- EXERCISE BRIEF -
Give back each line of the listing below that contains the string "forasex".
---
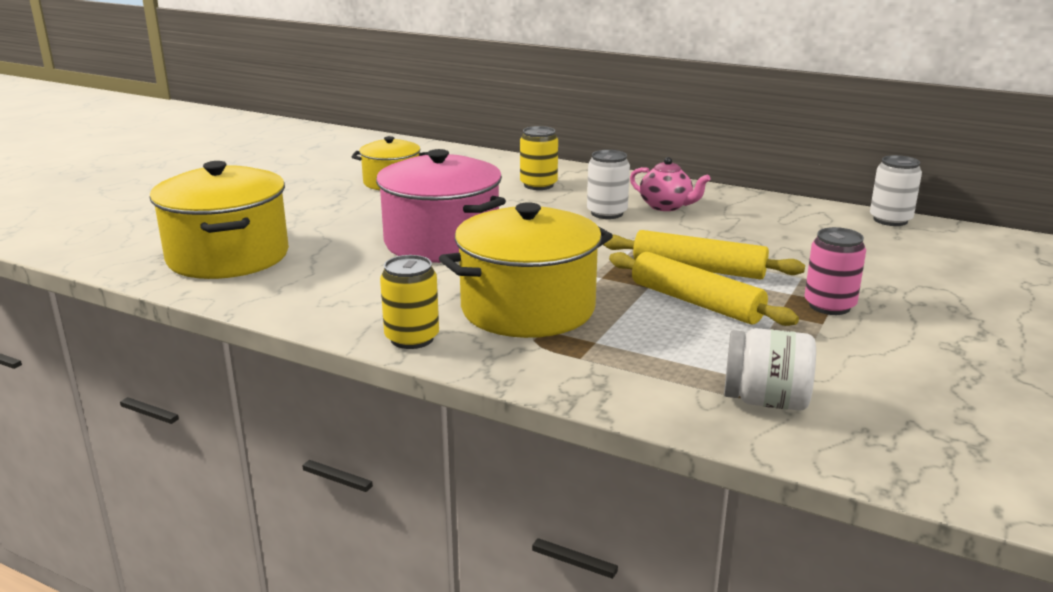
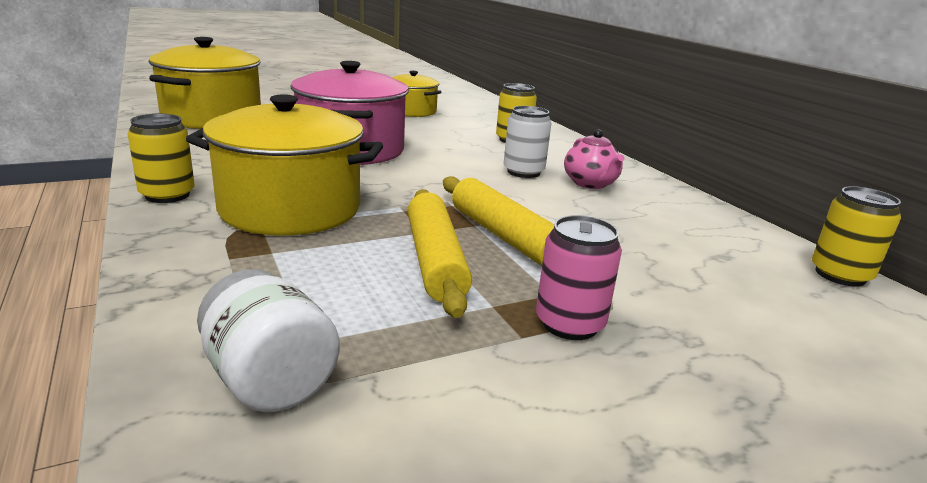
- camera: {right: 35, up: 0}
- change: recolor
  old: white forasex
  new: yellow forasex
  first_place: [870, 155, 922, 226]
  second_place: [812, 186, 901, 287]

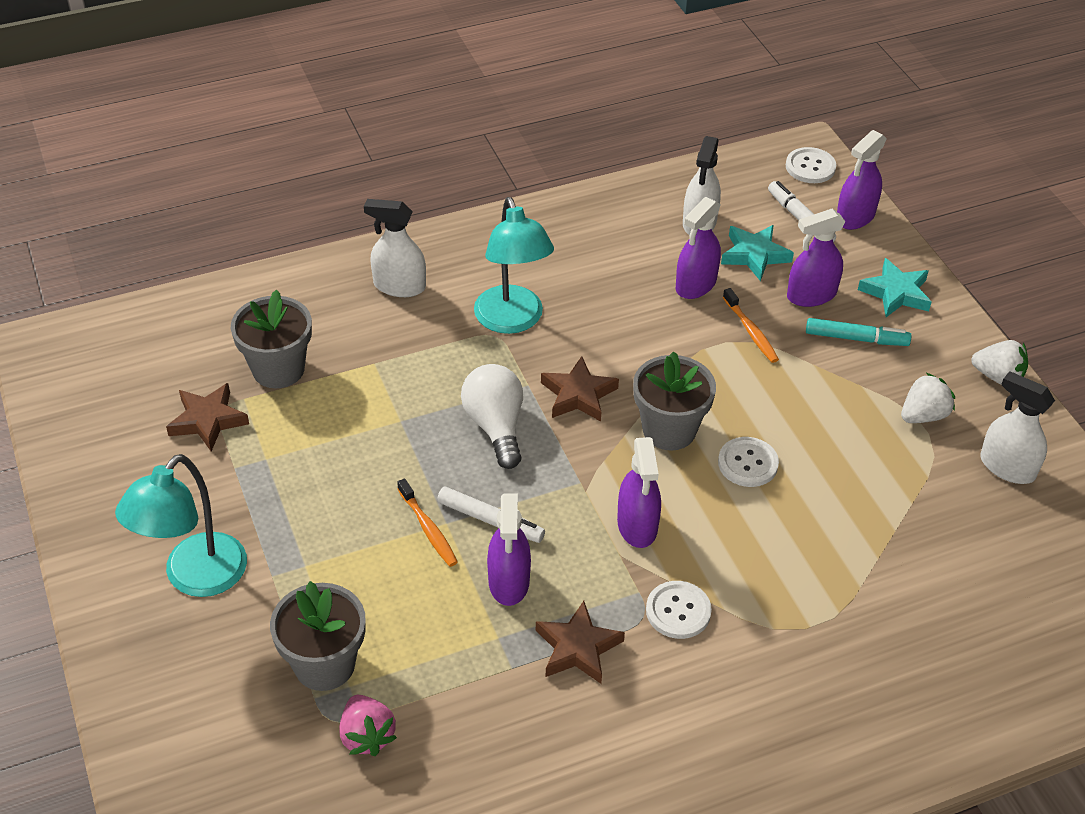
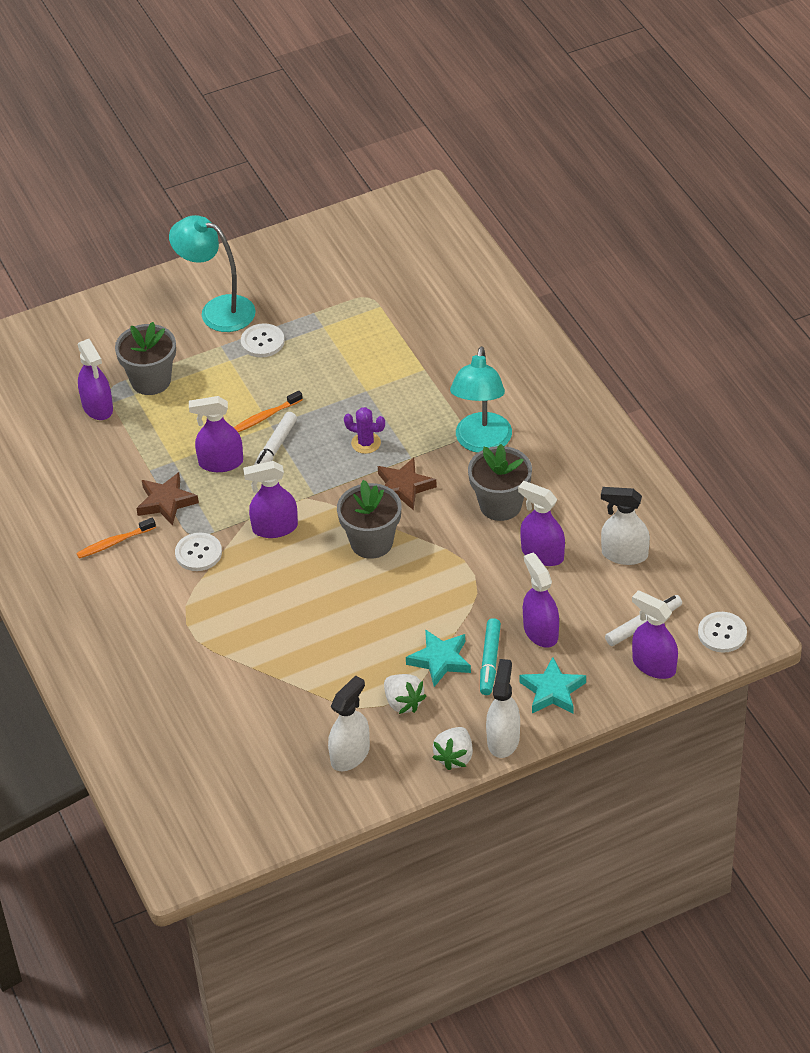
- camera: {right: 90, up: 0}
- change: delete
  old: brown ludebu
  first_place: [166, 383, 249, 451]
- change: move
  old: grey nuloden
  first_place: [231, 290, 312, 388]
  second_place: [468, 444, 532, 521]
- change: replace
  old: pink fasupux
  new: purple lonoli
  first_place: [340, 695, 397, 756]
  second_place: [78, 339, 113, 420]
- change: move
  old: white lonoli
  first_place: [364, 199, 426, 297]
  second_place: [486, 659, 520, 758]
- change: replace
  old: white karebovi
  new: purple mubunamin
  first_place: [461, 364, 523, 469]
  second_place: [344, 407, 385, 454]
- change: rotate
  old: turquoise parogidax
  first_place: [474, 197, 554, 334]
  second_place: [450, 346, 512, 453]
  degrees: -60
- change: move
  old: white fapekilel
  first_place: [718, 437, 779, 487]
  second_place: [241, 323, 284, 357]
- change: move
  old: turquoise ludebu
  first_place: [721, 225, 794, 281]
  second_place: [406, 629, 471, 687]
- change: move
  old: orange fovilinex
  first_place: [723, 288, 779, 363]
  second_place: [76, 518, 156, 559]

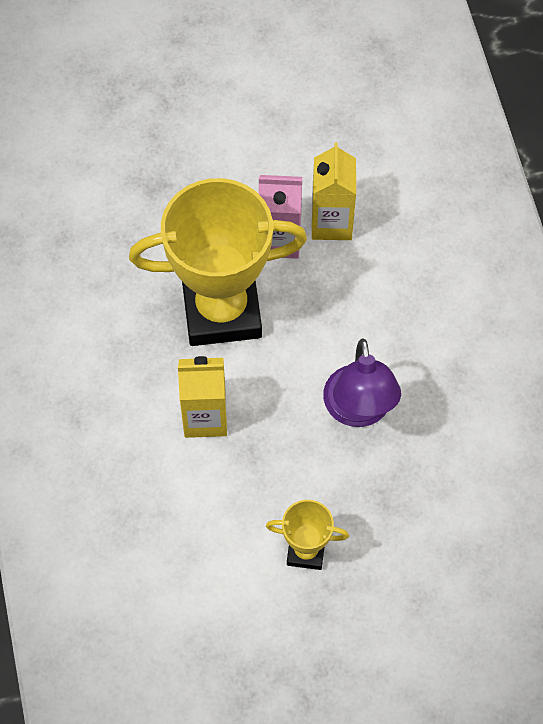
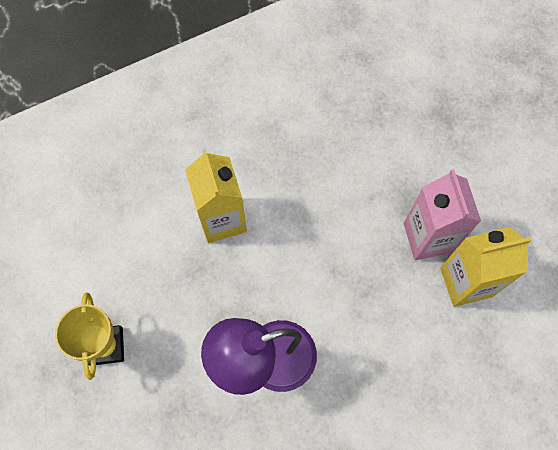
- camera: {right: 75, up: 5}
- change: delete
  old: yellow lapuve
  first_place: [129, 178, 307, 346]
---
- SOLUTION FOR THIS TASK -
  old: white forasex
  new: yellow forasex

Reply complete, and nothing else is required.